Task requirements -
Which lines in the records below hold the word "fioletowy"? Copy each of them.

Dataset excerpts -
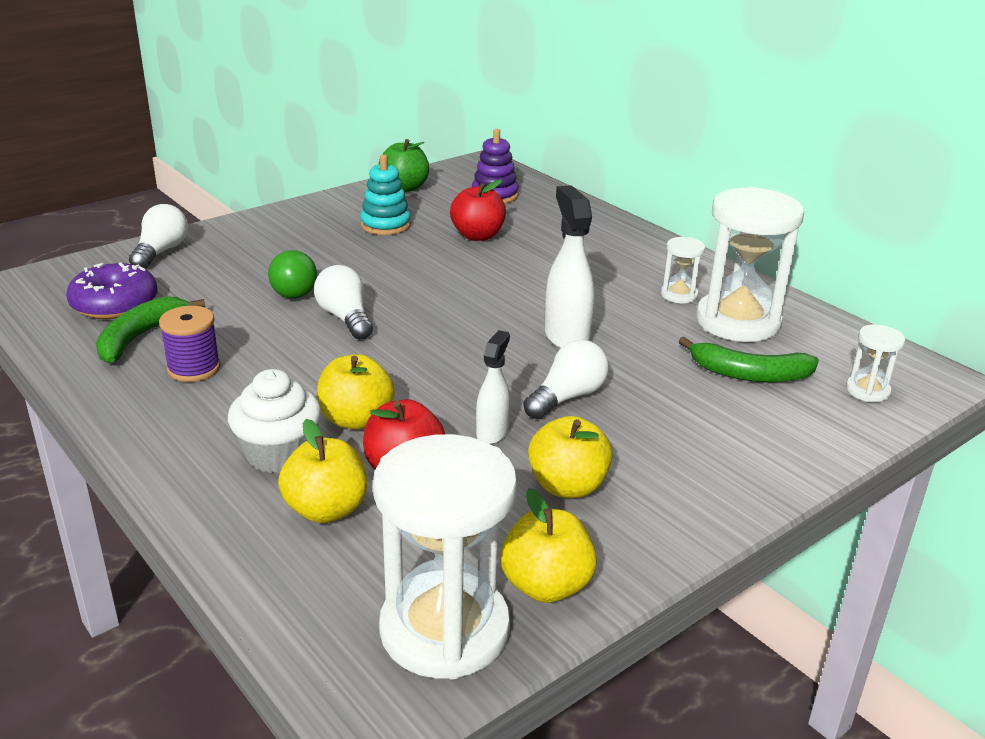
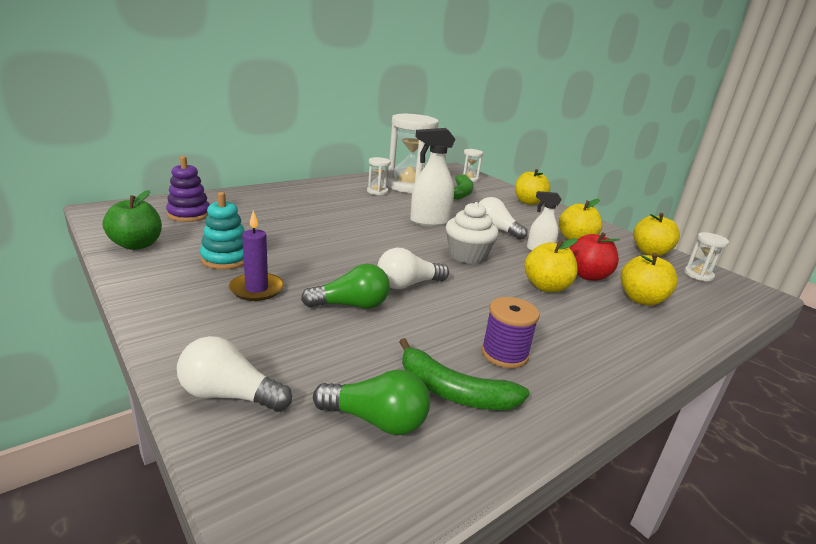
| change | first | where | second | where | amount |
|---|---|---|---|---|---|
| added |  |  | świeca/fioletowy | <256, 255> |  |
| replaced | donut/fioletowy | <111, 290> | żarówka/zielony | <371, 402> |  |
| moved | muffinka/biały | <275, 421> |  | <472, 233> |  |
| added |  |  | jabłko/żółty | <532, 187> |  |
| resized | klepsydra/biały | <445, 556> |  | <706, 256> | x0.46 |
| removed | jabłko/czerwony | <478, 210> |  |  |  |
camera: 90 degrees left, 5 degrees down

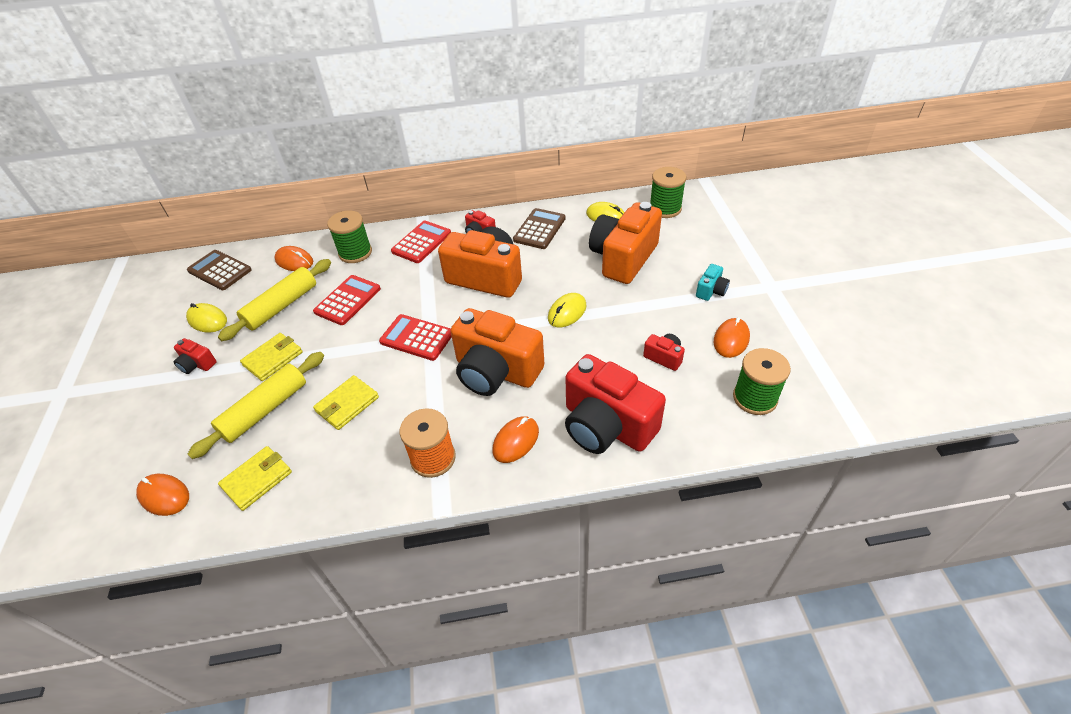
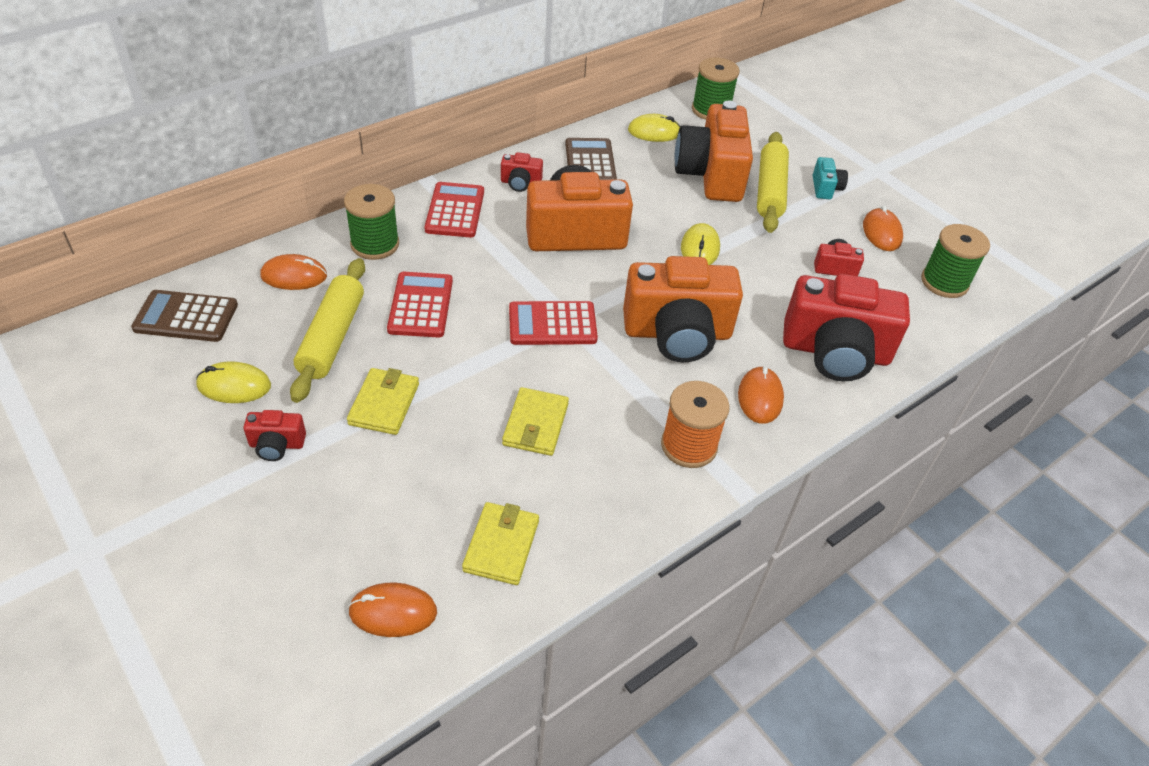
| change | first | where | second | where | amount |
|---|---|---|---|---|---|
| moved | wałek do ciasta/żółty | <256, 405> |  | <773, 182> |  |
camera: 35 degrees left, 0 degrees up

Task output -
| added |  |  | świeca/fioletowy | <256, 255> |  |
| replaced | donut/fioletowy | <111, 290> | żarówka/zielony | <371, 402> |  |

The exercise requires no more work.